### Exercise objective
Could you restate word for word the lines running from the one with "new: Leitkegel (rosa)" to the end of the data, both ends included, but without pictures?

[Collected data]
☆ ☆ ☆ ☆
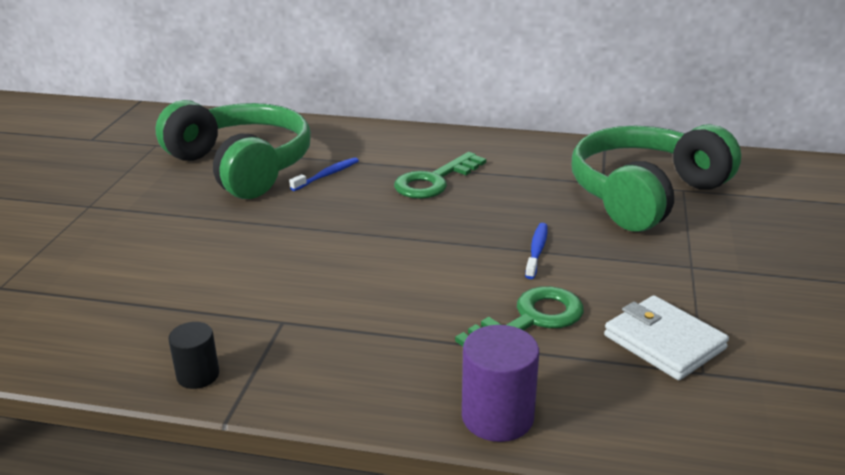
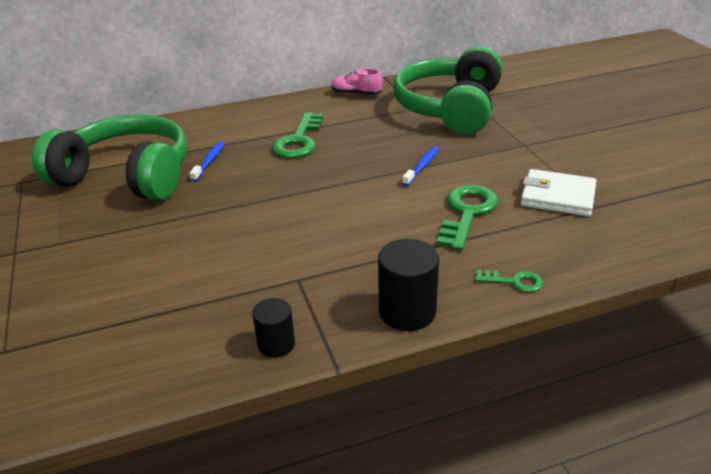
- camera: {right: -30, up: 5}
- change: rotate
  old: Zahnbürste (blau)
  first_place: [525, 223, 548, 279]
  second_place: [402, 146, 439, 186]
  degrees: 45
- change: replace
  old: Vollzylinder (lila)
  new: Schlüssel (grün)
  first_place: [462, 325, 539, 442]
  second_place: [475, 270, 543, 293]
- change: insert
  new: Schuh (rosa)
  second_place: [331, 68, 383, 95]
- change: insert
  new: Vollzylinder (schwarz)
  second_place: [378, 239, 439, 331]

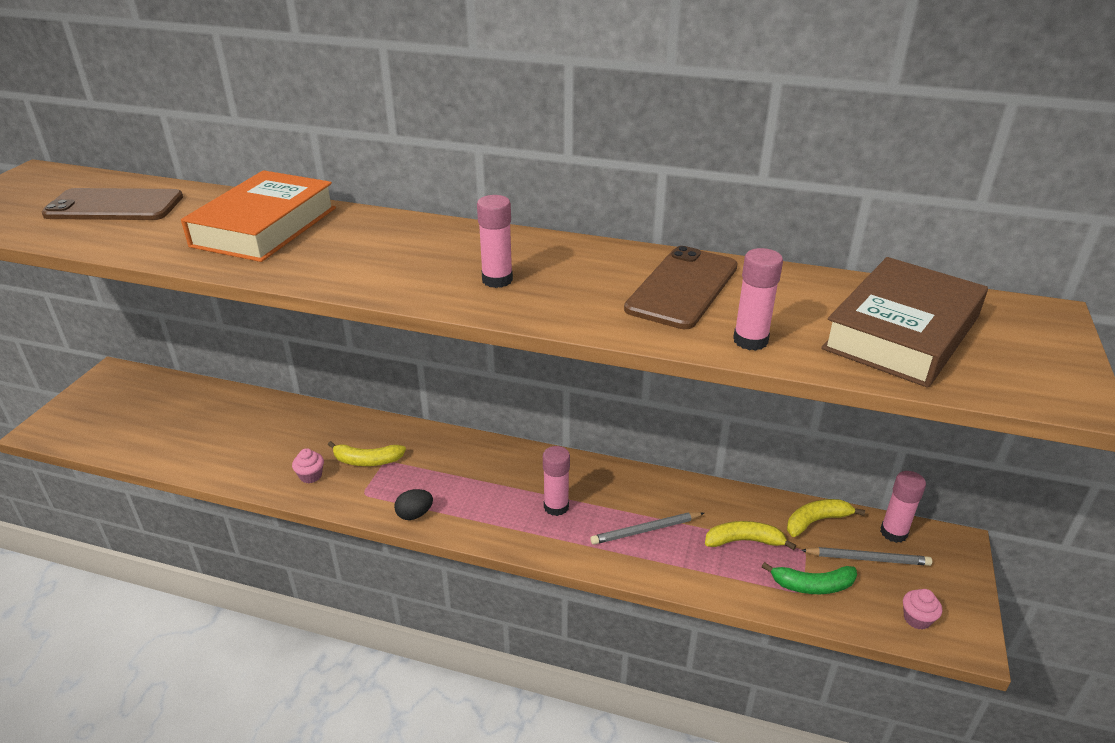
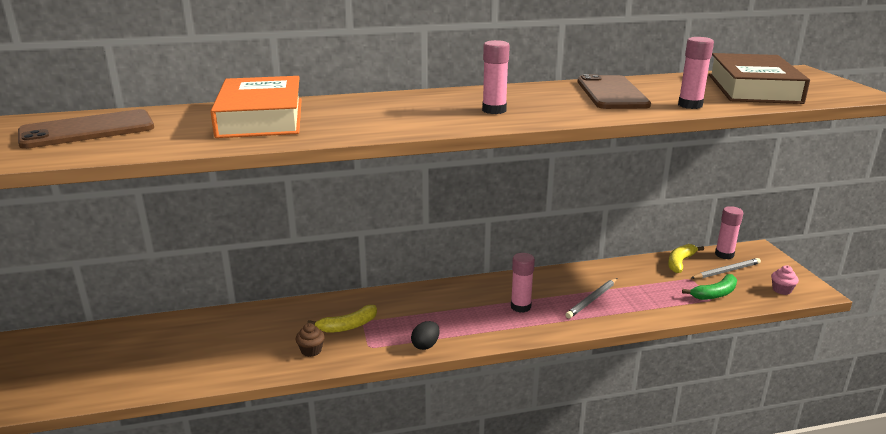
- camera: {right: -30, up: -10}
- change: recolor
  old: Muffin (rosa)
  new: Muffin (braun)
  first_place: [292, 448, 324, 483]
  second_place: [295, 323, 325, 357]
- change: delete
  old: Banane (gelb)
  first_place: [705, 521, 796, 550]

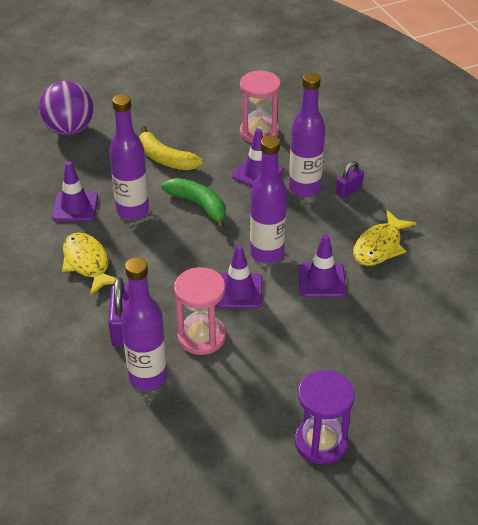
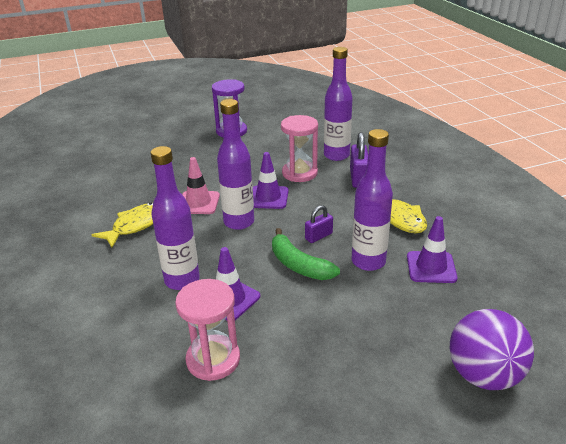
- camera: {right: -175, up: -10}
- change: delete
  old: Banane (gelb)
  first_place: [139, 126, 203, 170]
- change: move
  old: Vorhängeschloss (lila)
  first_place: [336, 161, 364, 198]
  second_place: [305, 205, 333, 243]
- change: recolor
  old: Leitkegel (lila)
  new: Leitkegel (rosa)
  first_place: [298, 234, 346, 298]
  second_place: [182, 157, 220, 214]

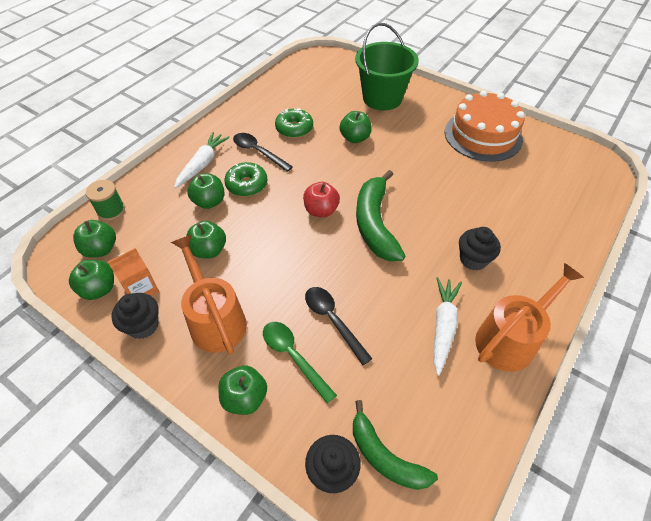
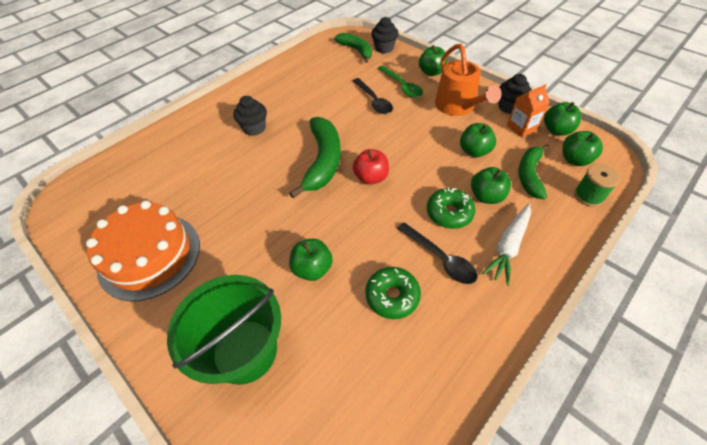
- camera: {right: -170, up: 0}
- change: delete
  old: Gießkanne (orange)
  first_place: [475, 263, 584, 372]
- change: delete
  old: Karotte (weiß)
  first_place: [433, 277, 462, 376]
- change: insert
  new: Banane (grün)
  second_place: [518, 144, 550, 199]

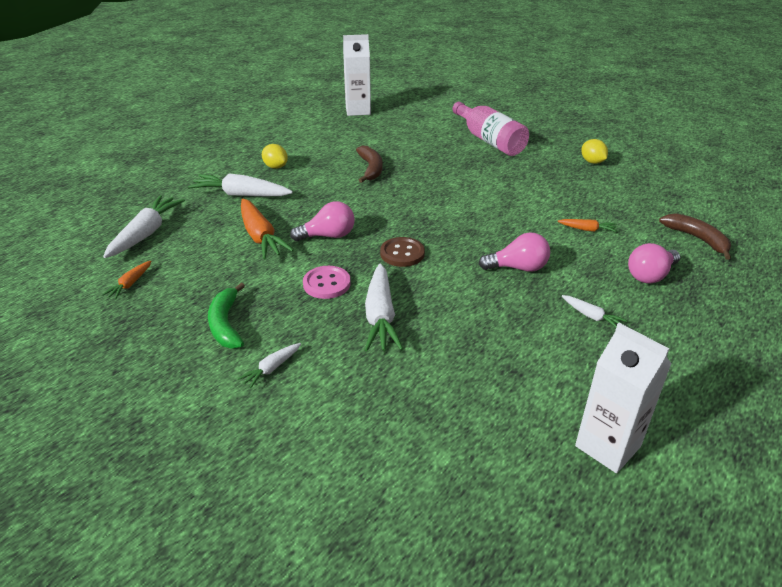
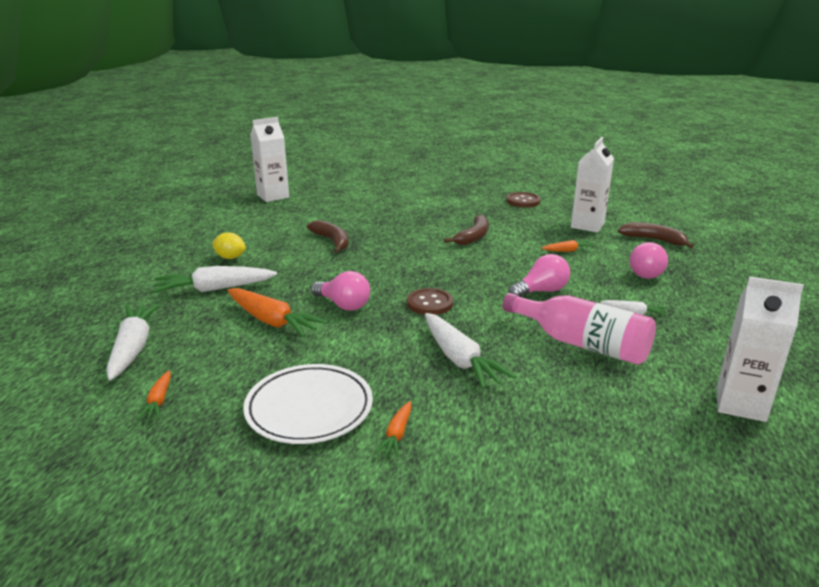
- camera: {right: -25, up: -10}
- change: move
  old: Flasche (rosa)
  first_place: [452, 101, 529, 156]
  second_place: [503, 293, 656, 365]
- change: replace
  old: Zitrone (gelb)
  new: Knopf (braun)
  first_place: [581, 139, 608, 164]
  second_place: [506, 192, 540, 207]
- change: rotate
  old: Glühbirne (rosa)
  first_place: [290, 201, 355, 241]
  second_place: [311, 271, 370, 311]
  degrees: 75
- change: delete
  old: Knopf (rosa)
  first_place: [303, 266, 351, 299]
- change: replace
  old: Banane (grün)
  new: Teller (weiß)
  first_place: [208, 283, 245, 349]
  second_place: [243, 364, 373, 444]
- change: recolor
  old: Karotte (weiß)
  new: Karotte (orange)
  first_place: [237, 343, 301, 389]
  second_place: [375, 401, 412, 457]
- change: insert
  new: Getränkekarton (weiß)
  second_place: [571, 137, 614, 233]
- change: insert
  new: Banane (braun)
  second_place: [444, 214, 489, 245]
☆ ☆ ☆ ☆
### Problem solution
  new: Leitkegel (rosa)
  first_place: [298, 234, 346, 298]
  second_place: [182, 157, 220, 214]

- camera: {right: -170, up: 0}
- change: delete
  old: Gießkanne (orange)
  first_place: [475, 263, 584, 372]
- change: delete
  old: Karotte (weiß)
  first_place: [433, 277, 462, 376]
- change: insert
  new: Banane (grün)
  second_place: [518, 144, 550, 199]

- camera: {right: -25, up: -10}
- change: move
  old: Flasche (rosa)
  first_place: [452, 101, 529, 156]
  second_place: [503, 293, 656, 365]
- change: replace
  old: Zitrone (gelb)
  new: Knopf (braun)
  first_place: [581, 139, 608, 164]
  second_place: [506, 192, 540, 207]
- change: rotate
  old: Glühbirne (rosa)
  first_place: [290, 201, 355, 241]
  second_place: [311, 271, 370, 311]
  degrees: 75
- change: delete
  old: Knopf (rosa)
  first_place: [303, 266, 351, 299]
- change: replace
  old: Banane (grün)
  new: Teller (weiß)
  first_place: [208, 283, 245, 349]
  second_place: [243, 364, 373, 444]
- change: recolor
  old: Karotte (weiß)
  new: Karotte (orange)
  first_place: [237, 343, 301, 389]
  second_place: [375, 401, 412, 457]
- change: insert
  new: Getränkekarton (weiß)
  second_place: [571, 137, 614, 233]
- change: insert
  new: Banane (braun)
  second_place: [444, 214, 489, 245]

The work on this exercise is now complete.